→ **WHAT YOU WILL DO**:
State how many lines in the following entries hold the word "AGND". The reply is that number only.

→ **DATA FOR THE TASK**:
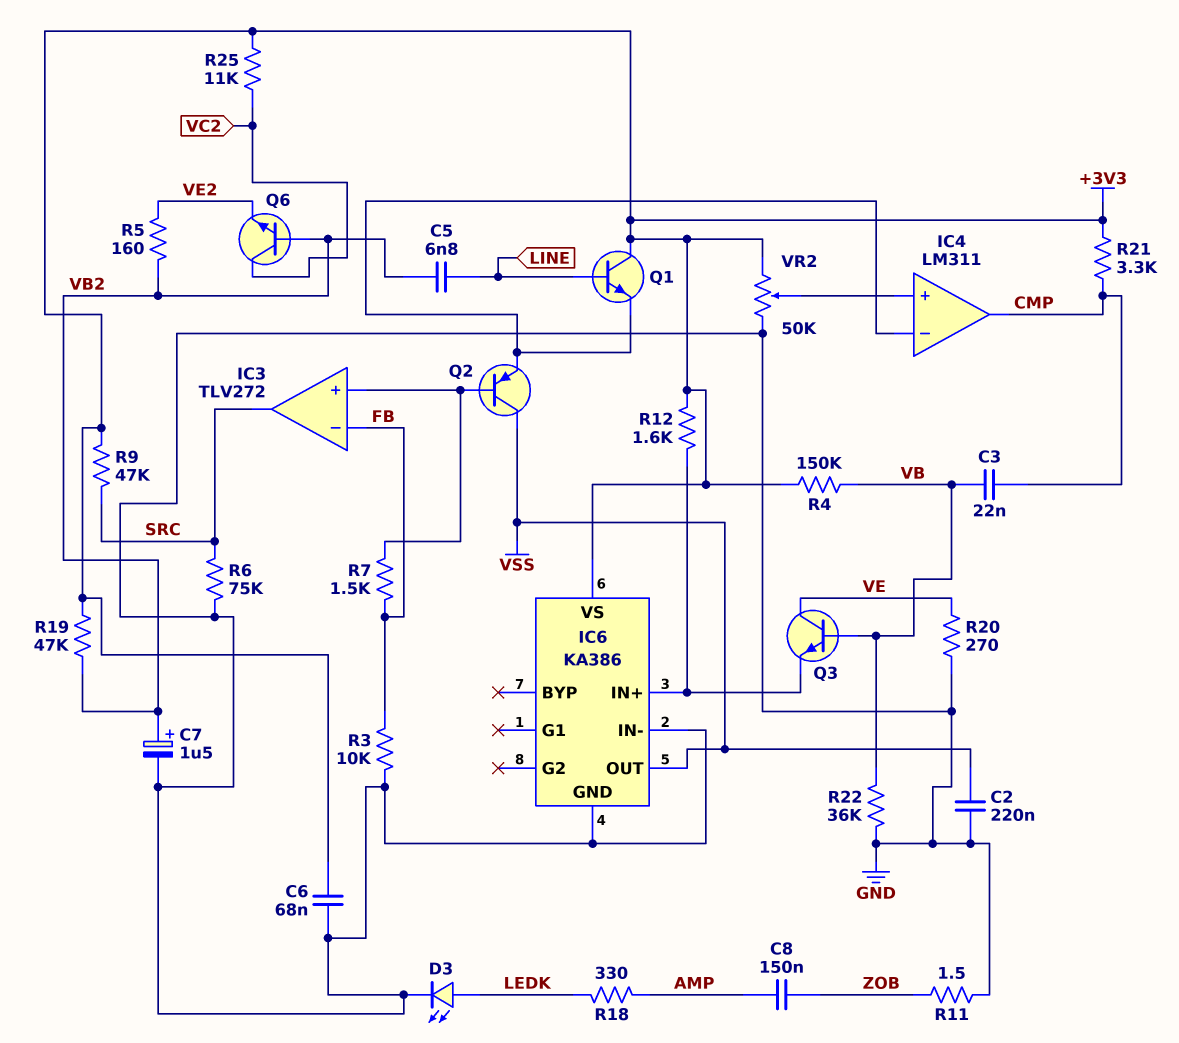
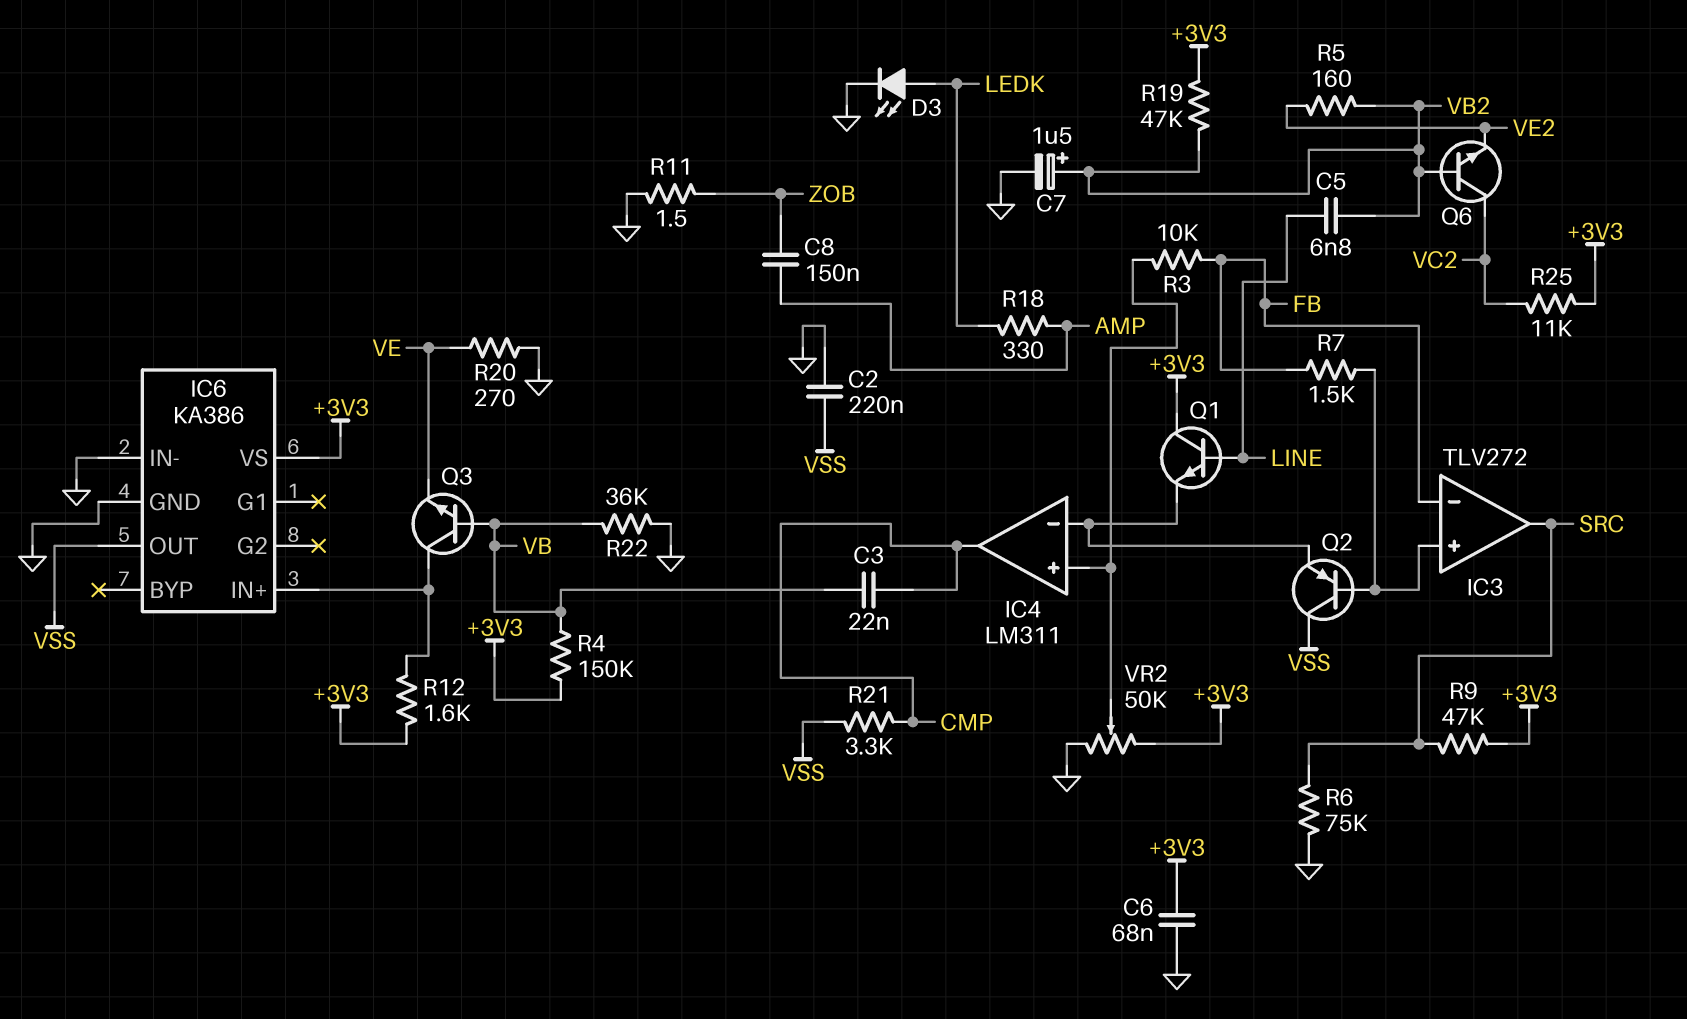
Q3: NPN (B VB, C VE, E IC6/IN+) -> NPN (B VB, C IC6/IN+, E VE)
R3: 10k (FB, GND) -> 10k (FB, IC4/in+)
R21: 3.3k (+3V3, CMP) -> 3.3k (CMP, VSS)

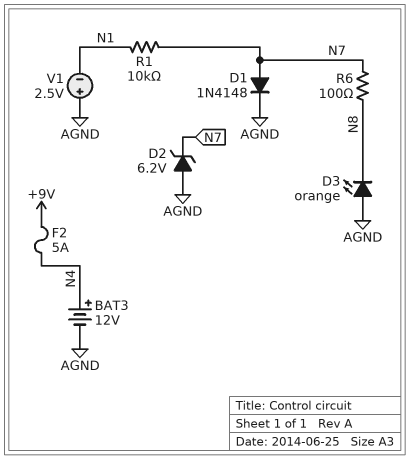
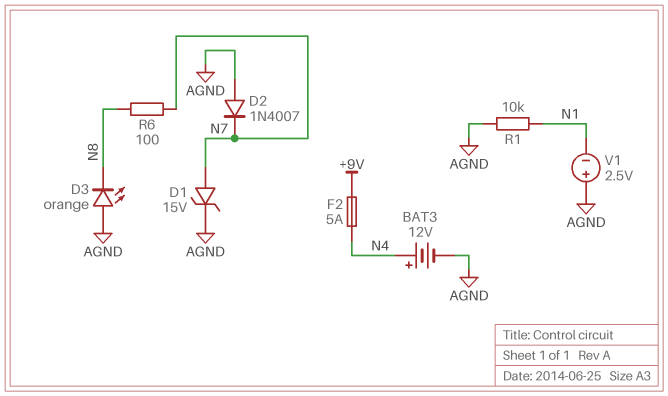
D1: diode 1N4148 (A N7, K AGND) -> zener 15V (A N7, K AGND)
D2: zener 6.2V (A AGND, K N7) -> diode 1N4007 (A AGND, K N7)
R1: 10k (N1, N7) -> 10k (AGND, N1)

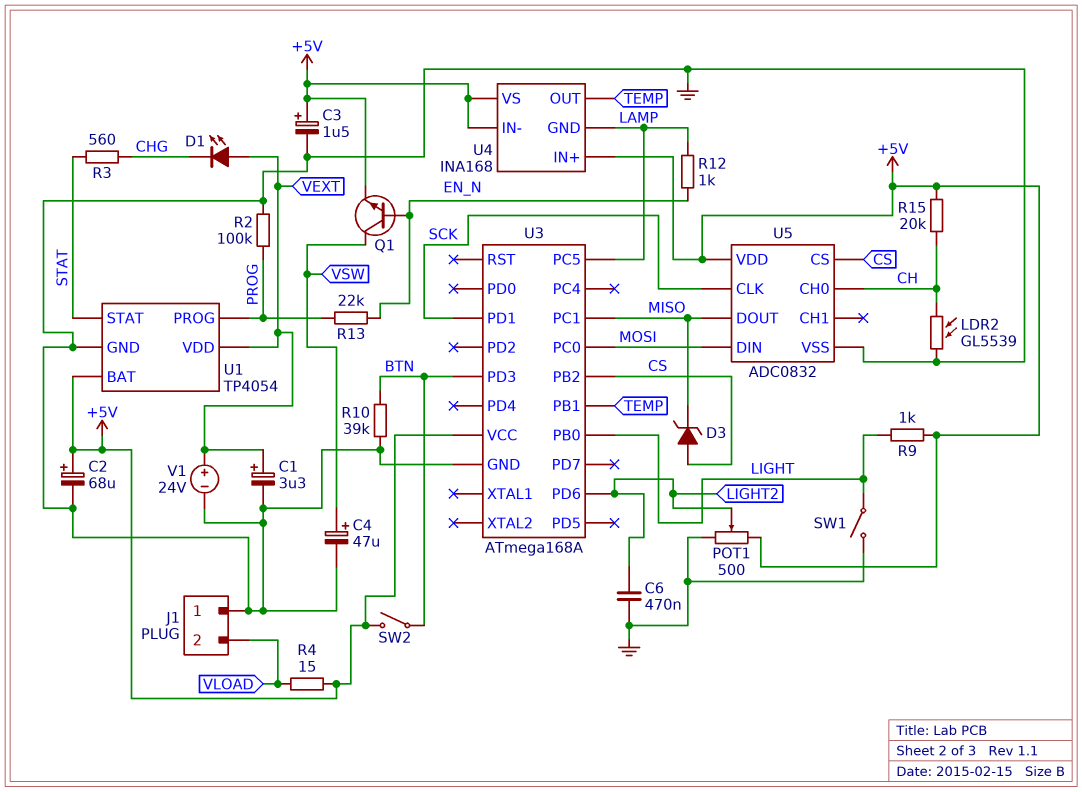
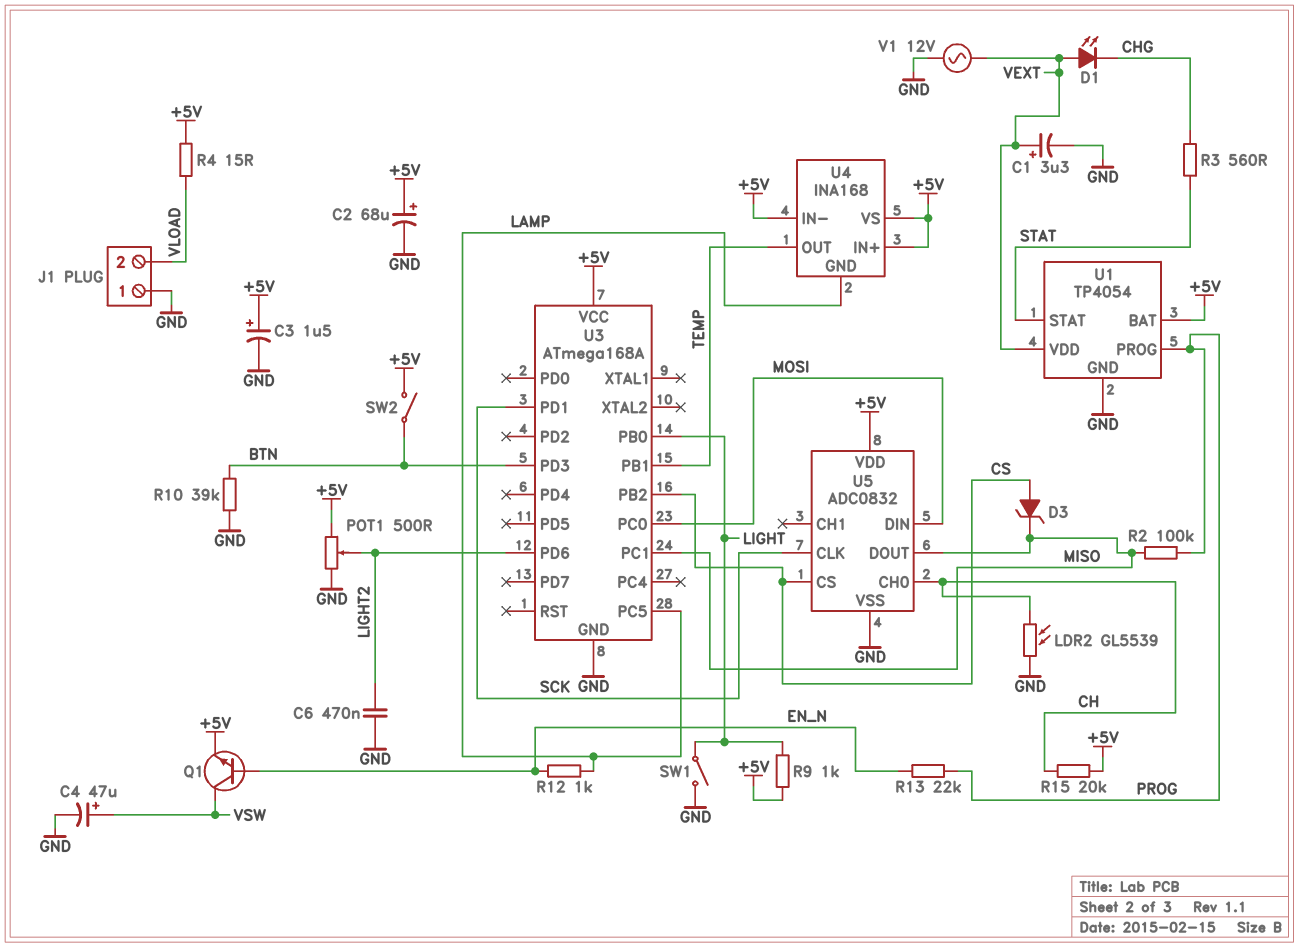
R2: 100k (GND, PROG) -> 100k (MISO, PROG)
V1: 24V (plus VEXT, minus GND) -> AC 12V (GND, VEXT)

→ **RESULT OF THIS TASK**:
3